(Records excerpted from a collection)

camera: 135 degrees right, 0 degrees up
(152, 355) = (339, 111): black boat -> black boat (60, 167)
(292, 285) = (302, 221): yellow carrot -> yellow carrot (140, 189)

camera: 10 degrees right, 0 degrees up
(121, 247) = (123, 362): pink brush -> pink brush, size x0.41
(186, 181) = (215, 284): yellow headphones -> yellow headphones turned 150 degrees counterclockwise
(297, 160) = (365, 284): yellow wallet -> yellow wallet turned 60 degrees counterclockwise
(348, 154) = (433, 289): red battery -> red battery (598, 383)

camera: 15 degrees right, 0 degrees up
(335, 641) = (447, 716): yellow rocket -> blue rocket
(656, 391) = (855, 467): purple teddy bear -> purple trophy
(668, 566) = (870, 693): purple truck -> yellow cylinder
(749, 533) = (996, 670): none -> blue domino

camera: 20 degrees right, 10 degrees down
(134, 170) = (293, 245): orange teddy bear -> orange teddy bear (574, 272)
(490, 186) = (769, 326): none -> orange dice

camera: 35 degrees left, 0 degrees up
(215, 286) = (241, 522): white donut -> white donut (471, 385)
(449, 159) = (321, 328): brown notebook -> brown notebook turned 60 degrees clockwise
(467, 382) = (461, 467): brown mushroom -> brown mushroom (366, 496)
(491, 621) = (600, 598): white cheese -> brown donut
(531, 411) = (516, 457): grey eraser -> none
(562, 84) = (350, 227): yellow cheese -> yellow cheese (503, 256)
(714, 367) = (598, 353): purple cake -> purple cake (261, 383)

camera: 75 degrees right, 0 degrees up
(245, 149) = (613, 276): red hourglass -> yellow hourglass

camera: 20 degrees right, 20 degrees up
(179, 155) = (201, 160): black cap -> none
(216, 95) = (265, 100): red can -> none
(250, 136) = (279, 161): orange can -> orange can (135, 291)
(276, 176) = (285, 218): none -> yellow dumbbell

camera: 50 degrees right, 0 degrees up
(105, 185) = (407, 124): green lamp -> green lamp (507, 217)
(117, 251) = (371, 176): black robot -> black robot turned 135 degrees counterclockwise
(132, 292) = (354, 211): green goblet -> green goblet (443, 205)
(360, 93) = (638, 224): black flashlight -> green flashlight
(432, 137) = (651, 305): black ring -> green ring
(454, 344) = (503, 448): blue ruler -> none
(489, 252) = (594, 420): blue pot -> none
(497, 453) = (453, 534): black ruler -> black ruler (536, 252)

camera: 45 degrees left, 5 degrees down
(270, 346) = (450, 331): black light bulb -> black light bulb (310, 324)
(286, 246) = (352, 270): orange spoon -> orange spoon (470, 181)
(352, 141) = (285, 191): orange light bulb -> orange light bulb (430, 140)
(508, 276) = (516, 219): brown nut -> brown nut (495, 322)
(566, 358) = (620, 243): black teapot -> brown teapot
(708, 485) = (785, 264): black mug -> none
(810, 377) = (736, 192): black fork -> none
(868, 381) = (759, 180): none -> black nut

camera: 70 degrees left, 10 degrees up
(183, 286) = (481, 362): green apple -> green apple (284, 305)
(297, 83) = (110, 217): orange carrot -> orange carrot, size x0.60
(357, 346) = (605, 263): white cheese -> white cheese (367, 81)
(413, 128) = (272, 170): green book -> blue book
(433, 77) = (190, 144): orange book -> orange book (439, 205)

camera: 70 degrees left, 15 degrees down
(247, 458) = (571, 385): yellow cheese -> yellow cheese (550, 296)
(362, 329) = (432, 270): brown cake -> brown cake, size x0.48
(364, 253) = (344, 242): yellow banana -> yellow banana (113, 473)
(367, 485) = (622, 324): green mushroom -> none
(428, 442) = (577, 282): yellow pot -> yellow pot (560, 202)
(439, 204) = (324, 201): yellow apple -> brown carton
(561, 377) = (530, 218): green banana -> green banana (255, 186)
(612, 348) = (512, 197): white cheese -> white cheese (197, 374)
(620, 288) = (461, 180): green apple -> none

■ **YOUR TASK**
Each entry above is to be transcribed word for word.

■ **RESULT OF THE EXERCISE**
camera: 135 degrees right, 0 degrees up
(152, 355) = (339, 111): black boat -> black boat (60, 167)
(292, 285) = (302, 221): yellow carrot -> yellow carrot (140, 189)

camera: 10 degrees right, 0 degrees up
(121, 247) = (123, 362): pink brush -> pink brush, size x0.41
(186, 181) = (215, 284): yellow headphones -> yellow headphones turned 150 degrees counterclockwise
(297, 160) = (365, 284): yellow wallet -> yellow wallet turned 60 degrees counterclockwise
(348, 154) = (433, 289): red battery -> red battery (598, 383)

camera: 15 degrees right, 0 degrees up
(335, 641) = (447, 716): yellow rocket -> blue rocket
(656, 391) = (855, 467): purple teddy bear -> purple trophy
(668, 566) = (870, 693): purple truck -> yellow cylinder
(749, 533) = (996, 670): none -> blue domino

camera: 20 degrees right, 10 degrees down
(134, 170) = (293, 245): orange teddy bear -> orange teddy bear (574, 272)
(490, 186) = (769, 326): none -> orange dice

camera: 35 degrees left, 0 degrees up
(215, 286) = (241, 522): white donut -> white donut (471, 385)
(449, 159) = (321, 328): brown notebook -> brown notebook turned 60 degrees clockwise
(467, 382) = (461, 467): brown mushroom -> brown mushroom (366, 496)
(491, 621) = (600, 598): white cheese -> brown donut
(531, 411) = (516, 457): grey eraser -> none
(562, 84) = (350, 227): yellow cheese -> yellow cheese (503, 256)
(714, 367) = (598, 353): purple cake -> purple cake (261, 383)

camera: 75 degrees right, 0 degrees up
(245, 149) = (613, 276): red hourglass -> yellow hourglass

camera: 20 degrees right, 20 degrees up
(179, 155) = (201, 160): black cap -> none
(216, 95) = (265, 100): red can -> none
(250, 136) = (279, 161): orange can -> orange can (135, 291)
(276, 176) = (285, 218): none -> yellow dumbbell

camera: 50 degrees right, 0 degrees up
(105, 185) = (407, 124): green lamp -> green lamp (507, 217)
(117, 251) = (371, 176): black robot -> black robot turned 135 degrees counterclockwise
(132, 292) = (354, 211): green goblet -> green goblet (443, 205)
(360, 93) = (638, 224): black flashlight -> green flashlight
(432, 137) = (651, 305): black ring -> green ring
(454, 344) = (503, 448): blue ruler -> none
(489, 252) = (594, 420): blue pot -> none
(497, 453) = (453, 534): black ruler -> black ruler (536, 252)

camera: 45 degrees left, 5 degrees down
(270, 346) = (450, 331): black light bulb -> black light bulb (310, 324)
(286, 246) = (352, 270): orange spoon -> orange spoon (470, 181)
(352, 141) = (285, 191): orange light bulb -> orange light bulb (430, 140)
(508, 276) = (516, 219): brown nut -> brown nut (495, 322)
(566, 358) = (620, 243): black teapot -> brown teapot
(708, 485) = (785, 264): black mug -> none
(810, 377) = (736, 192): black fork -> none
(868, 381) = (759, 180): none -> black nut

camera: 70 degrees left, 10 degrees up
(183, 286) = (481, 362): green apple -> green apple (284, 305)
(297, 83) = (110, 217): orange carrot -> orange carrot, size x0.60
(357, 346) = (605, 263): white cheese -> white cheese (367, 81)
(413, 128) = (272, 170): green book -> blue book
(433, 77) = (190, 144): orange book -> orange book (439, 205)

camera: 70 degrees left, 15 degrees down
(247, 458) = (571, 385): yellow cheese -> yellow cheese (550, 296)
(362, 329) = (432, 270): brown cake -> brown cake, size x0.48
(364, 253) = (344, 242): yellow banana -> yellow banana (113, 473)
(367, 485) = (622, 324): green mushroom -> none
(428, 442) = (577, 282): yellow pot -> yellow pot (560, 202)
(439, 204) = (324, 201): yellow apple -> brown carton
(561, 377) = (530, 218): green banana -> green banana (255, 186)
(612, 348) = (512, 197): white cheese -> white cheese (197, 374)
(620, 288) = (461, 180): green apple -> none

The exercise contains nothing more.